The only thing to send back is the number of lines below that hold the string "VBUS".

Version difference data
────────

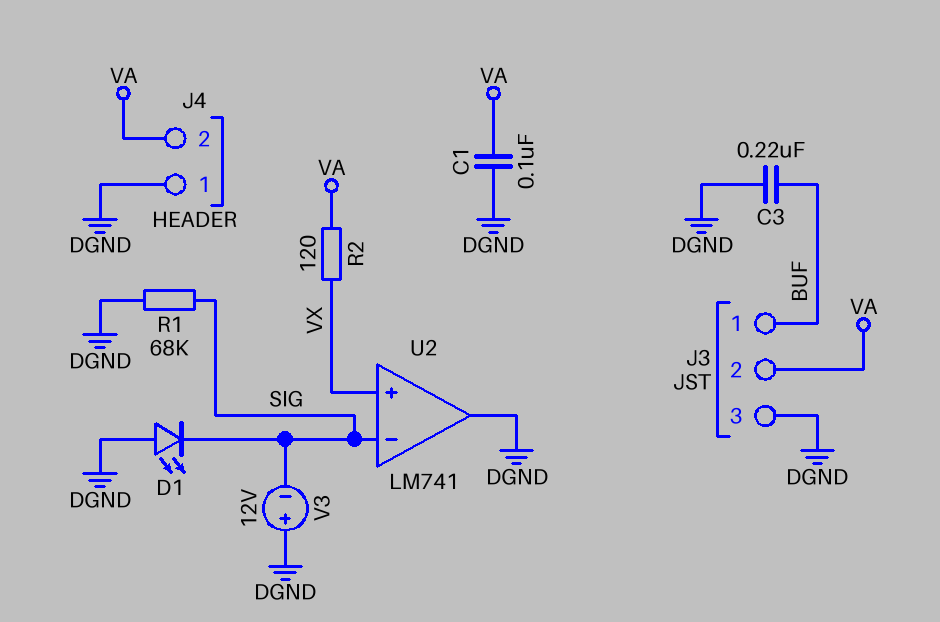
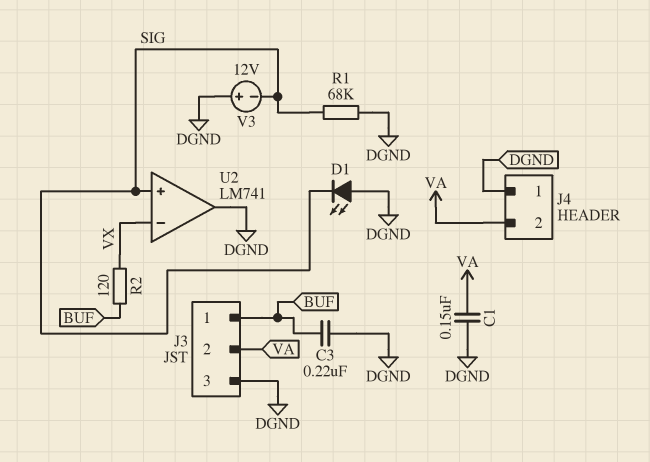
C1: 100nF (DGND, VA) -> 150nF (DGND, VA)
R2: 120 (VA, VX) -> 120 (BUF, VX)
U2 pin in+: VX -> SIG
U2 pin in-: SIG -> VX

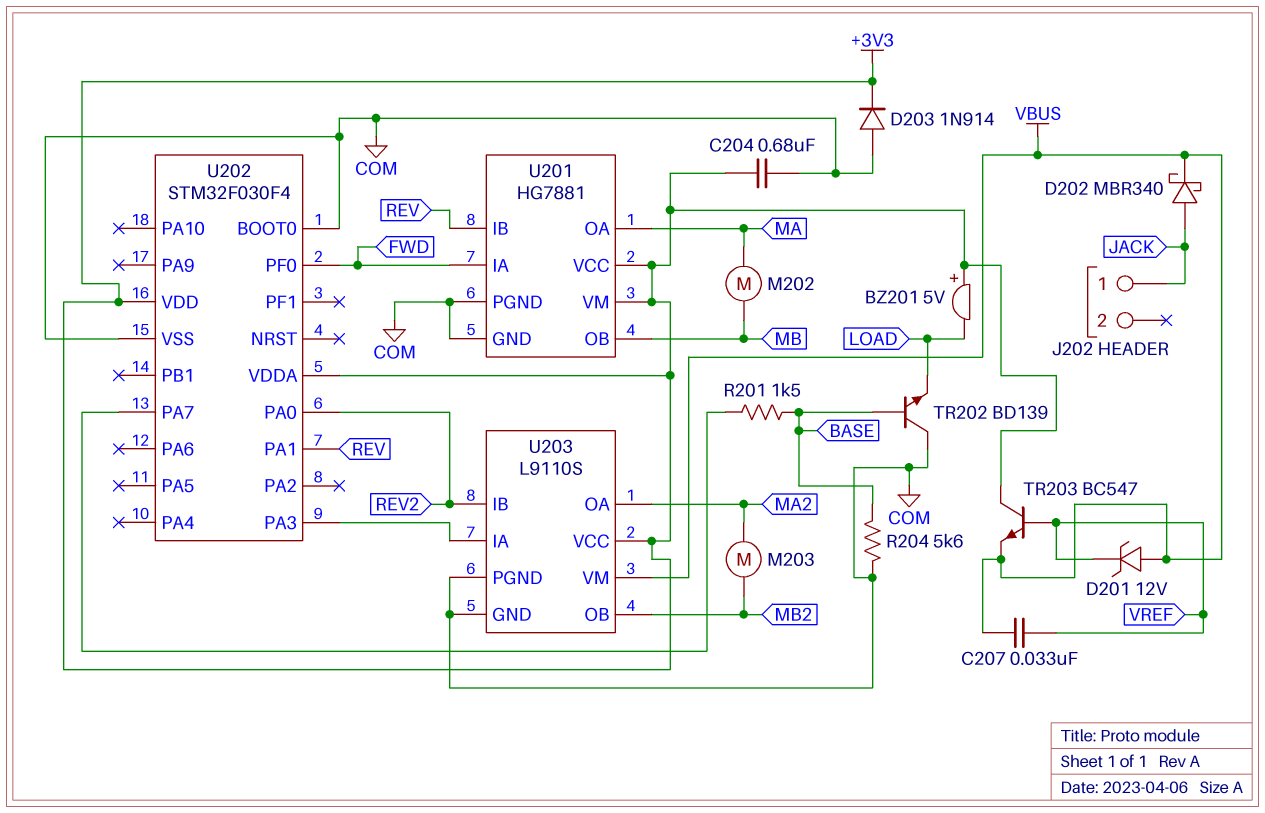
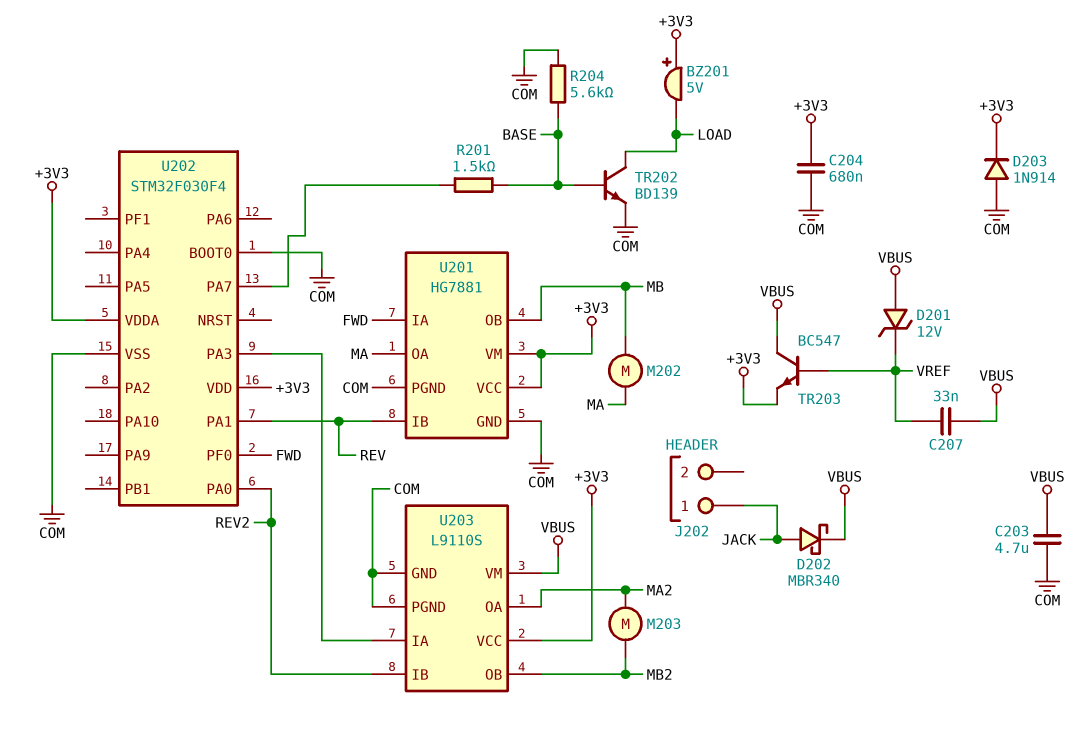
C203: none -> 4.7uF (COM, VBUS)
TR202: NPN BD139 (B BASE, C COM, E LOAD) -> NPN BD139 (B BASE, C LOAD, E COM)
TR203: NPN BC547 (B VREF, C +3V3, E VBUS) -> NPN BC547 (B VREF, C VBUS, E +3V3)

────────

SOLUTION FOR THIS PROBLEM -> 2